The entries must be set down again word for word; no pictures belong in the copy.
── Provided data
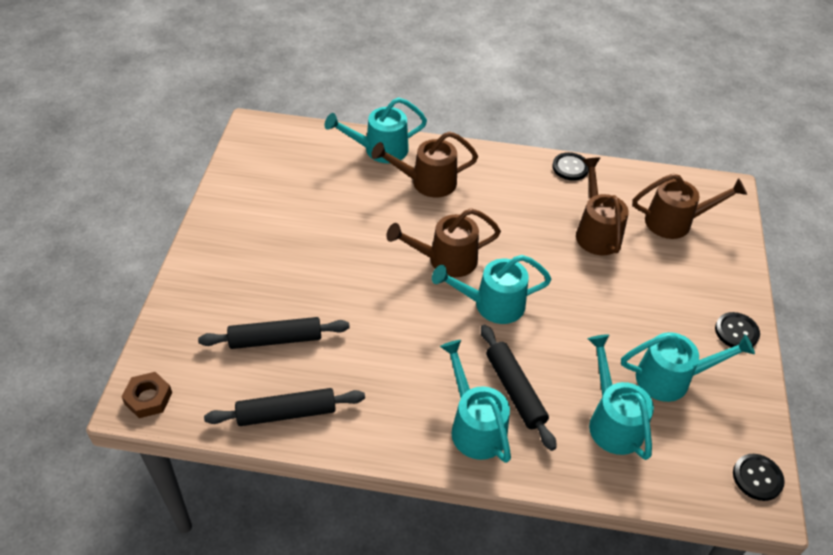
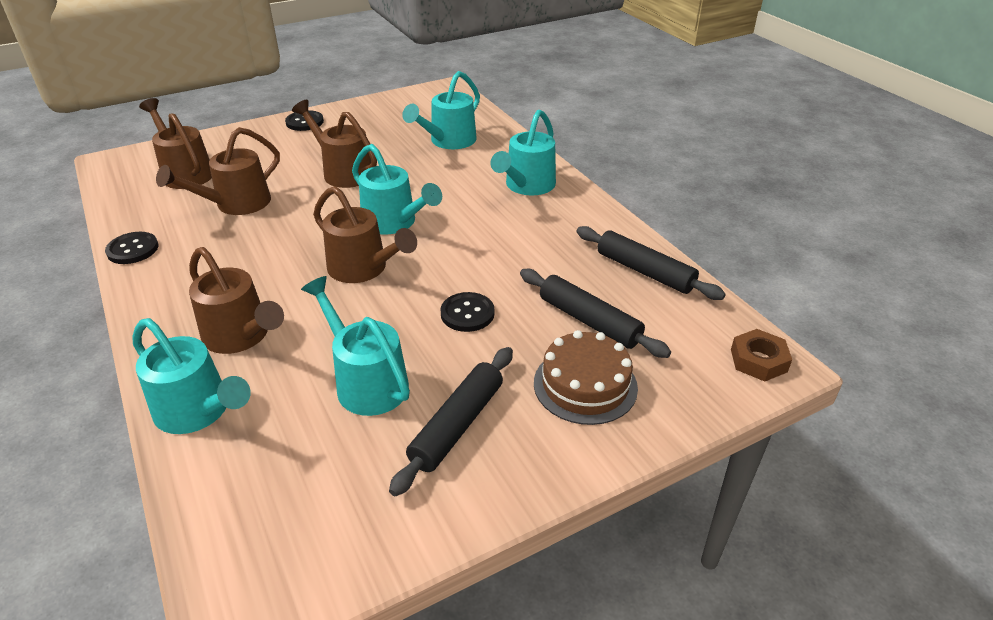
camera: 125 degrees left, 10 degrees down
(232, 298) = (585, 385): none -> brown cake
(515, 390) = (472, 182): black rolling pin -> black rolling pin (457, 425)
(605, 313) = (343, 172): none -> brown watering can
(672, 378) = (381, 132): turquoise watering can -> turquoise watering can (366, 381)
(757, 478) = (430, 93): black button -> black button (467, 313)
────
### Your solution
camera: 125 degrees left, 10 degrees down
(232, 298) = (585, 385): none -> brown cake
(515, 390) = (472, 182): black rolling pin -> black rolling pin (457, 425)
(605, 313) = (343, 172): none -> brown watering can
(672, 378) = (381, 132): turquoise watering can -> turquoise watering can (366, 381)
(757, 478) = (430, 93): black button -> black button (467, 313)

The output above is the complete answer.